Stated problem:
Reproduce every one of the following rows verbatim, keeping them in their original order.
++++ Exercise data
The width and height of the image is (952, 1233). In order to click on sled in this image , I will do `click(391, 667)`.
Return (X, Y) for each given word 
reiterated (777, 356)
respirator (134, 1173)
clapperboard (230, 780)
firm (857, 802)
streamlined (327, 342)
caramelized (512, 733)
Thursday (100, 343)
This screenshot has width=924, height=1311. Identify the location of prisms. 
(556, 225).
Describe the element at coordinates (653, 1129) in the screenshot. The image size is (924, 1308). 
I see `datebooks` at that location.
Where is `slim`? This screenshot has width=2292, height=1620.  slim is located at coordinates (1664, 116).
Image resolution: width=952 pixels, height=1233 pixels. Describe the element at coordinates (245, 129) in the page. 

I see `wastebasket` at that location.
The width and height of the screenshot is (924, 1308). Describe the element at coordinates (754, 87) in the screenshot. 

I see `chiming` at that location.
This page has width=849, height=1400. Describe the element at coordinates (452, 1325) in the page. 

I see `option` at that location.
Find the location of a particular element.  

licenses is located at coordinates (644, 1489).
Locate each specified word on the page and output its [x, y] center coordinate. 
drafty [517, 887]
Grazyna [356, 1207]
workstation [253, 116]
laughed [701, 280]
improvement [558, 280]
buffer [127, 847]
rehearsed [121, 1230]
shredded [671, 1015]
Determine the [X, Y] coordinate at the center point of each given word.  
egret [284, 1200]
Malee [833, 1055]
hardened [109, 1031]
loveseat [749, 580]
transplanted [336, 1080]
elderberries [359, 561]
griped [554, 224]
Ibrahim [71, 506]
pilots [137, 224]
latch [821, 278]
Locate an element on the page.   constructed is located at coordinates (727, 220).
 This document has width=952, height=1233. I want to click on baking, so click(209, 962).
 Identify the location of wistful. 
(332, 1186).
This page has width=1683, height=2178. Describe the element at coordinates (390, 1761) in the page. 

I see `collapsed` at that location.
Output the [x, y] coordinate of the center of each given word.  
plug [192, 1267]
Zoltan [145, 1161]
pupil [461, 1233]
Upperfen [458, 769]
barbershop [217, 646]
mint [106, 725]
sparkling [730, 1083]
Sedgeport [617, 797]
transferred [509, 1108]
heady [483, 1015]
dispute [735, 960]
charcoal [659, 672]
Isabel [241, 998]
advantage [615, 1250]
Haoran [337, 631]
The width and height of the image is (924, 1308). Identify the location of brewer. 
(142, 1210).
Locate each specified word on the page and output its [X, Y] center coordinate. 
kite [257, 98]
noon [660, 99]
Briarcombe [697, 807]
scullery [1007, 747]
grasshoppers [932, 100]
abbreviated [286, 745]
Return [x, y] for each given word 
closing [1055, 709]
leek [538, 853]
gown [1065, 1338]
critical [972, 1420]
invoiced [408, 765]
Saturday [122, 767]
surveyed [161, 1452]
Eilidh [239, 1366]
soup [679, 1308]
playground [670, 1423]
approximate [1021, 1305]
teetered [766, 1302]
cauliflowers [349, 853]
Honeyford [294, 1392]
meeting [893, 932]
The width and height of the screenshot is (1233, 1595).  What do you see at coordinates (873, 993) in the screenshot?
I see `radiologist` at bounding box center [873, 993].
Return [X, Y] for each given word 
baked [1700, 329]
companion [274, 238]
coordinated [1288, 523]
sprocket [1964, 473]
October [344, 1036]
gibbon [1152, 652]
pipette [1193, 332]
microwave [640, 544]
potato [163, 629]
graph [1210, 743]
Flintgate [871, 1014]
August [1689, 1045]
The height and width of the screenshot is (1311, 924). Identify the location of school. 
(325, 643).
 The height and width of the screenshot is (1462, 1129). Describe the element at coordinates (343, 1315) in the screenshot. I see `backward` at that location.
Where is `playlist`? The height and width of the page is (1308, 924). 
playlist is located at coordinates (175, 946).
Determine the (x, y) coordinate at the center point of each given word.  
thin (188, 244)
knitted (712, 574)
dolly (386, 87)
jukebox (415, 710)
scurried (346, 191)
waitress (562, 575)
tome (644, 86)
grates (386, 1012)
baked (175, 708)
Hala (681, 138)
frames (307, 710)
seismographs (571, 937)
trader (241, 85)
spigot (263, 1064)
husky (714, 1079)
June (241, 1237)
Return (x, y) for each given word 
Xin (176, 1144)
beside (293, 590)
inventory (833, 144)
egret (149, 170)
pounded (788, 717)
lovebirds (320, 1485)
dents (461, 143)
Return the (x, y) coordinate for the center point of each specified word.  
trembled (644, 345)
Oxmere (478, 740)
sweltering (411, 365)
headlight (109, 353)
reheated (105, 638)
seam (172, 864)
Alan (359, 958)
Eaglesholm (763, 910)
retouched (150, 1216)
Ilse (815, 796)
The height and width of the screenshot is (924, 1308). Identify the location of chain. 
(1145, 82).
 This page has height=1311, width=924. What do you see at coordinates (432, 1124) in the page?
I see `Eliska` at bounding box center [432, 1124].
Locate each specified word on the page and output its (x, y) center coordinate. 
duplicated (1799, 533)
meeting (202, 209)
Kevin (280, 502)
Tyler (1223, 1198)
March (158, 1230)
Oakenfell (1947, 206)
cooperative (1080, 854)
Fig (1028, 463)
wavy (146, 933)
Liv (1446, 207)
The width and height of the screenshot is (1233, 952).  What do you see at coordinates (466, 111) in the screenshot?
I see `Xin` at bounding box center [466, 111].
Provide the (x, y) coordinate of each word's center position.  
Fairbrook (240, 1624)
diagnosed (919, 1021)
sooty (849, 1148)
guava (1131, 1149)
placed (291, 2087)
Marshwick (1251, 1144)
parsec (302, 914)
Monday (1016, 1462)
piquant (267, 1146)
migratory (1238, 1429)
++++++++
Result of the exercise:
The width and height of the image is (952, 1233). In order to click on sled in this image , I will do `click(391, 667)`.
Return (X, Y) for each given word 
reiterated (777, 356)
respirator (134, 1173)
clapperboard (230, 780)
firm (857, 802)
streamlined (327, 342)
caramelized (512, 733)
Thursday (100, 343)
This screenshot has width=924, height=1311. Identify the location of prisms. 
(556, 225).
Describe the element at coordinates (653, 1129) in the screenshot. The image size is (924, 1308). 
I see `datebooks` at that location.
Where is `slim`? This screenshot has width=2292, height=1620.  slim is located at coordinates (1664, 116).
Image resolution: width=952 pixels, height=1233 pixels. Describe the element at coordinates (245, 129) in the page. 

I see `wastebasket` at that location.
The width and height of the screenshot is (924, 1308). Describe the element at coordinates (754, 87) in the screenshot. 

I see `chiming` at that location.
This page has width=849, height=1400. Describe the element at coordinates (452, 1325) in the page. 

I see `option` at that location.
Find the location of a particular element.  

licenses is located at coordinates (644, 1489).
Locate each specified word on the page and output its [x, y] center coordinate. 
drafty [517, 887]
Grazyna [356, 1207]
workstation [253, 116]
laughed [701, 280]
improvement [558, 280]
buffer [127, 847]
rehearsed [121, 1230]
shredded [671, 1015]
Determine the [X, Y] coordinate at the center point of each given word.  
egret [284, 1200]
Malee [833, 1055]
hardened [109, 1031]
loveseat [749, 580]
transplanted [336, 1080]
elderberries [359, 561]
griped [554, 224]
Ibrahim [71, 506]
pilots [137, 224]
latch [821, 278]
Locate an element on the page.   constructed is located at coordinates (727, 220).
 This document has width=952, height=1233. I want to click on baking, so click(209, 962).
 Identify the location of wistful. 
(332, 1186).
This page has width=1683, height=2178. Describe the element at coordinates (390, 1761) in the page. 

I see `collapsed` at that location.
Output the [x, y] coordinate of the center of each given word.  
plug [192, 1267]
Zoltan [145, 1161]
pupil [461, 1233]
Upperfen [458, 769]
barbershop [217, 646]
mint [106, 725]
sparkling [730, 1083]
Sedgeport [617, 797]
transferred [509, 1108]
heady [483, 1015]
dispute [735, 960]
charcoal [659, 672]
Isabel [241, 998]
advantage [615, 1250]
Haoran [337, 631]
The width and height of the image is (924, 1308). Identify the location of brewer. 
(142, 1210).
Locate each specified word on the page and output its [X, Y] center coordinate. 
kite [257, 98]
noon [660, 99]
Briarcombe [697, 807]
scullery [1007, 747]
grasshoppers [932, 100]
abbreviated [286, 745]
Return [x, y] for each given word 
closing [1055, 709]
leek [538, 853]
gown [1065, 1338]
critical [972, 1420]
invoiced [408, 765]
Saturday [122, 767]
surveyed [161, 1452]
Eilidh [239, 1366]
soup [679, 1308]
playground [670, 1423]
approximate [1021, 1305]
teetered [766, 1302]
cauliflowers [349, 853]
Honeyford [294, 1392]
meeting [893, 932]
The width and height of the screenshot is (1233, 1595).  What do you see at coordinates (873, 993) in the screenshot?
I see `radiologist` at bounding box center [873, 993].
Return [X, Y] for each given word 
baked [1700, 329]
companion [274, 238]
coordinated [1288, 523]
sprocket [1964, 473]
October [344, 1036]
gibbon [1152, 652]
pipette [1193, 332]
microwave [640, 544]
potato [163, 629]
graph [1210, 743]
Flintgate [871, 1014]
August [1689, 1045]
The height and width of the screenshot is (1311, 924). Identify the location of school. 
(325, 643).
 The height and width of the screenshot is (1462, 1129). Describe the element at coordinates (343, 1315) in the screenshot. I see `backward` at that location.
Where is `playlist`? The height and width of the page is (1308, 924). 
playlist is located at coordinates (175, 946).
Determine the (x, y) coordinate at the center point of each given word.  
thin (188, 244)
knitted (712, 574)
dolly (386, 87)
jukebox (415, 710)
scurried (346, 191)
waitress (562, 575)
tome (644, 86)
grates (386, 1012)
baked (175, 708)
Hala (681, 138)
frames (307, 710)
seismographs (571, 937)
trader (241, 85)
spigot (263, 1064)
husky (714, 1079)
June (241, 1237)
Return (x, y) for each given word 
Xin (176, 1144)
beside (293, 590)
inventory (833, 144)
egret (149, 170)
pounded (788, 717)
lovebirds (320, 1485)
dents (461, 143)
Return the (x, y) coordinate for the center point of each specified word.  
trembled (644, 345)
Oxmere (478, 740)
sweltering (411, 365)
headlight (109, 353)
reheated (105, 638)
seam (172, 864)
Alan (359, 958)
Eaglesholm (763, 910)
retouched (150, 1216)
Ilse (815, 796)
The height and width of the screenshot is (924, 1308). Identify the location of chain. 
(1145, 82).
 This page has height=1311, width=924. What do you see at coordinates (432, 1124) in the page?
I see `Eliska` at bounding box center [432, 1124].
Locate each specified word on the page and output its (x, y) center coordinate. 
duplicated (1799, 533)
meeting (202, 209)
Kevin (280, 502)
Tyler (1223, 1198)
March (158, 1230)
Oakenfell (1947, 206)
cooperative (1080, 854)
Fig (1028, 463)
wavy (146, 933)
Liv (1446, 207)
The width and height of the screenshot is (1233, 952).  What do you see at coordinates (466, 111) in the screenshot?
I see `Xin` at bounding box center [466, 111].
Provide the (x, y) coordinate of each word's center position.  
Fairbrook (240, 1624)
diagnosed (919, 1021)
sooty (849, 1148)
guava (1131, 1149)
placed (291, 2087)
Marshwick (1251, 1144)
parsec (302, 914)
Monday (1016, 1462)
piquant (267, 1146)
migratory (1238, 1429)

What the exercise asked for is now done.